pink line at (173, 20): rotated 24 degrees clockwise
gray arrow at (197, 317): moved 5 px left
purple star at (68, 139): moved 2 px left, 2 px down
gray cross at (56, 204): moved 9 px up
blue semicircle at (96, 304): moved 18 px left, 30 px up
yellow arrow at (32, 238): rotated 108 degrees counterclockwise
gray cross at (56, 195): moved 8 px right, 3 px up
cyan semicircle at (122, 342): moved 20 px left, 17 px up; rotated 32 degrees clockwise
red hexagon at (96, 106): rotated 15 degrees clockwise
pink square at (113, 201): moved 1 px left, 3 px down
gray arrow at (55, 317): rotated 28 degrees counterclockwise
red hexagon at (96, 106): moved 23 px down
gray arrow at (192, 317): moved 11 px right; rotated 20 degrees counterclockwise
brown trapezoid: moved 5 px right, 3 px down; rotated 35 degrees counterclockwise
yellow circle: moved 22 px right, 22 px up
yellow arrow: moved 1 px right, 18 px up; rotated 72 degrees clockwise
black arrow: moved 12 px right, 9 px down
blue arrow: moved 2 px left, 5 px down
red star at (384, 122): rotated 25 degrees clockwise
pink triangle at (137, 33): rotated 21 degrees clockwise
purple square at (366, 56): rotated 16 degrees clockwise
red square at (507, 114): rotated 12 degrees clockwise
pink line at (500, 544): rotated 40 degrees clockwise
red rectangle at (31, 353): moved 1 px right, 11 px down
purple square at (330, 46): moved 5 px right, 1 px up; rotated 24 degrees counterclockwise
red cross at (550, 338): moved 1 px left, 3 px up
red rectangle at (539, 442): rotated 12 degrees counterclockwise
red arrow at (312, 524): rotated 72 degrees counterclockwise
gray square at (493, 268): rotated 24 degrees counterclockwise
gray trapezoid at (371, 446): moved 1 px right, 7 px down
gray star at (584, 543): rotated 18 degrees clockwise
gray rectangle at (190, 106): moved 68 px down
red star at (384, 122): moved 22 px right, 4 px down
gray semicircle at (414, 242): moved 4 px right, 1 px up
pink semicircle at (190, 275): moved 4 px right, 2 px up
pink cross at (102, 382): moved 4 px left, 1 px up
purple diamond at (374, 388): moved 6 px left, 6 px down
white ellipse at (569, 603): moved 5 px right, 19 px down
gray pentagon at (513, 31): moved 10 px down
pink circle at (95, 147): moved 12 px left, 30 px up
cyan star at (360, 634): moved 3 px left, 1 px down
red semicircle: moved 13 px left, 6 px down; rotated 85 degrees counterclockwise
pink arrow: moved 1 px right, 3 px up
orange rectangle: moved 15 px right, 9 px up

#### Goal
Please give the lines again from the start through the line containing "red star at (384, 122): moved", replacing "rotated" with "turned" and leaving all else unchanged.

#### Output for this exercise
pink line at (173, 20): turned 24 degrees clockwise
gray arrow at (197, 317): moved 5 px left
purple star at (68, 139): moved 2 px left, 2 px down
gray cross at (56, 204): moved 9 px up
blue semicircle at (96, 304): moved 18 px left, 30 px up
yellow arrow at (32, 238): turned 108 degrees counterclockwise
gray cross at (56, 195): moved 8 px right, 3 px up
cyan semicircle at (122, 342): moved 20 px left, 17 px up; turned 32 degrees clockwise
red hexagon at (96, 106): turned 15 degrees clockwise
pink square at (113, 201): moved 1 px left, 3 px down
gray arrow at (55, 317): turned 28 degrees counterclockwise
red hexagon at (96, 106): moved 23 px down
gray arrow at (192, 317): moved 11 px right; turned 20 degrees counterclockwise
brown trapezoid: moved 5 px right, 3 px down; turned 35 degrees counterclockwise
yellow circle: moved 22 px right, 22 px up
yellow arrow: moved 1 px right, 18 px up; turned 72 degrees clockwise
black arrow: moved 12 px right, 9 px down
blue arrow: moved 2 px left, 5 px down
red star at (384, 122): turned 25 degrees clockwise
pink triangle at (137, 33): turned 21 degrees clockwise
purple square at (366, 56): turned 16 degrees clockwise
red square at (507, 114): turned 12 degrees clockwise
pink line at (500, 544): turned 40 degrees clockwise
red rectangle at (31, 353): moved 1 px right, 11 px down
purple square at (330, 46): moved 5 px right, 1 px up; turned 24 degrees counterclockwise
red cross at (550, 338): moved 1 px left, 3 px up
red rectangle at (539, 442): turned 12 degrees counterclockwise
red arrow at (312, 524): turned 72 degrees counterclockwise
gray square at (493, 268): turned 24 degrees counterclockwise
gray trapezoid at (371, 446): moved 1 px right, 7 px down
gray star at (584, 543): turned 18 degrees clockwise
gray rectangle at (190, 106): moved 68 px down
red star at (384, 122): moved 22 px right, 4 px down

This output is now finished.